■ Your objective: Your task is to copy each line of the material that includes "blue".
(Beginning of Task material)
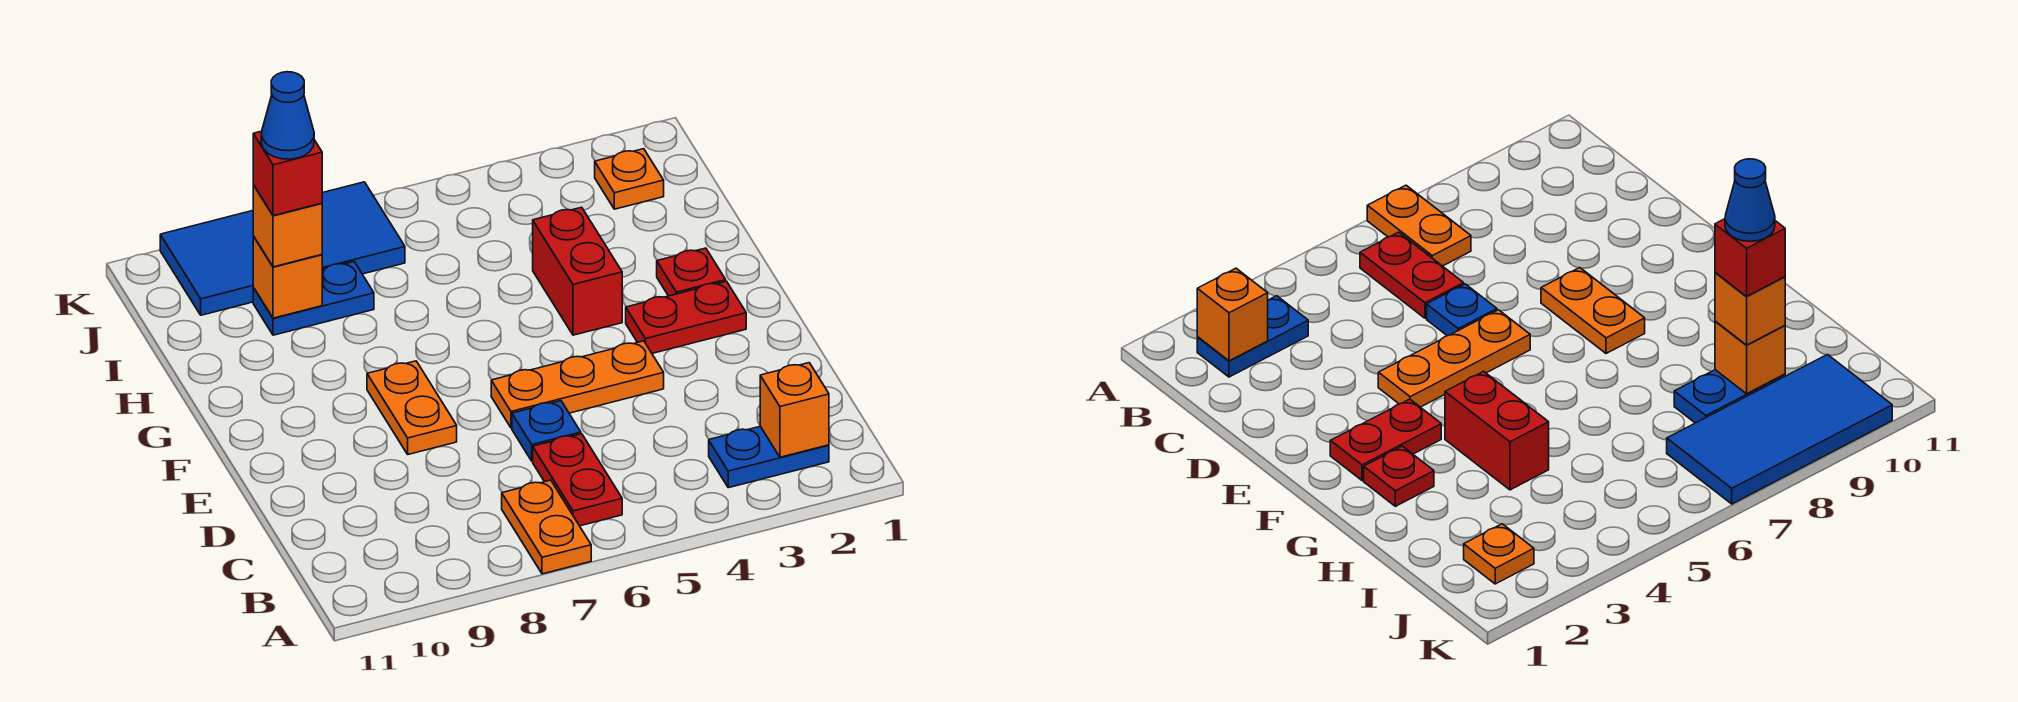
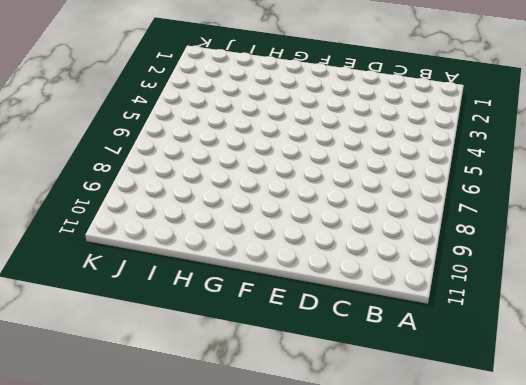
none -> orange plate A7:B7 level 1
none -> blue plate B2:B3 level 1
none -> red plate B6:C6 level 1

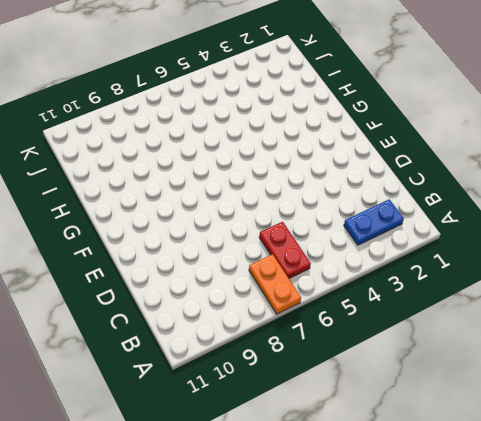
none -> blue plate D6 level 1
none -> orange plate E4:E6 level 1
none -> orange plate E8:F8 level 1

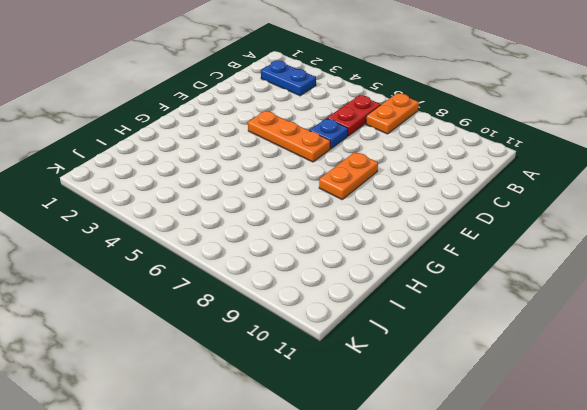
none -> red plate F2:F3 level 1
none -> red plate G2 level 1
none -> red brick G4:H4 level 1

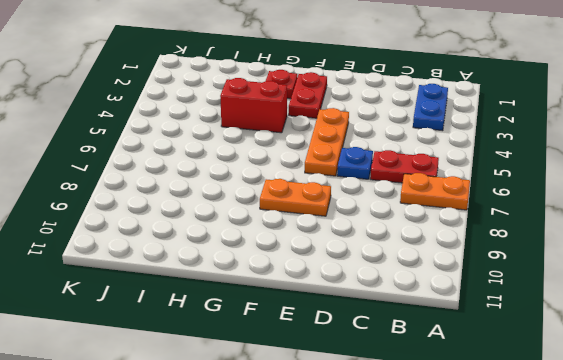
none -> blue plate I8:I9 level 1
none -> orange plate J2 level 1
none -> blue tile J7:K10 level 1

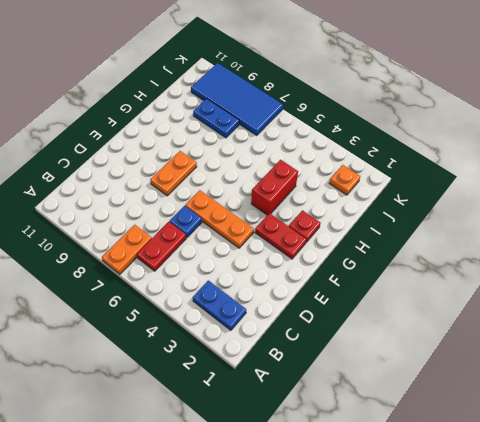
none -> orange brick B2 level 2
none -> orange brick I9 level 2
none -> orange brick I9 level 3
(End of Task material)
■ Exercise result:
none -> blue plate B2:B3 level 1
none -> blue plate D6 level 1
none -> blue plate I8:I9 level 1
none -> blue tile J7:K10 level 1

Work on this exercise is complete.